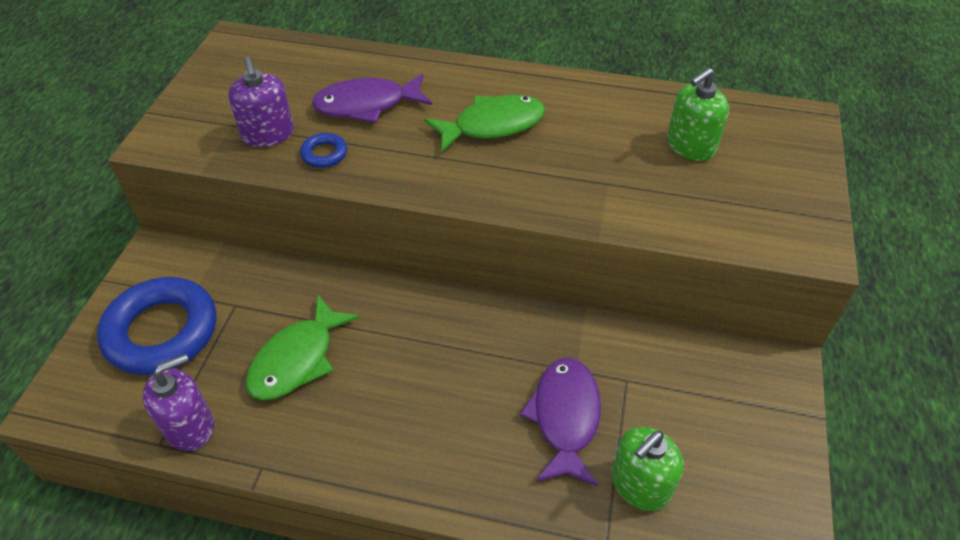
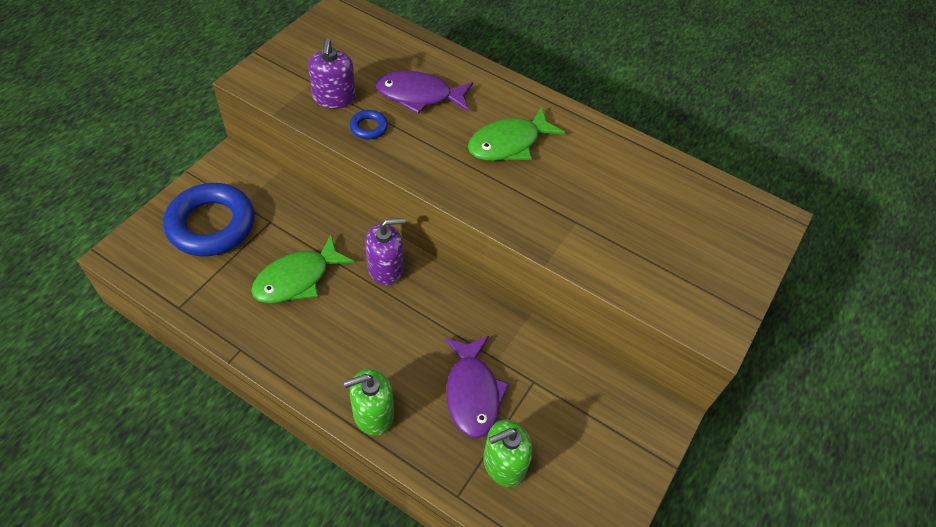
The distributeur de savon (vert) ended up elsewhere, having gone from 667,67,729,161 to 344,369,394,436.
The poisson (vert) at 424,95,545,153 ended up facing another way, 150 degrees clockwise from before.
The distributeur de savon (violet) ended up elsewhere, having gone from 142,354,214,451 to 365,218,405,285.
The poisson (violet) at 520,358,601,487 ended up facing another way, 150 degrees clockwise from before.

§ Exercise goal
How many lines of the data include the word "having"? Reply with the number and nothing else.

§ Result for this exercise
2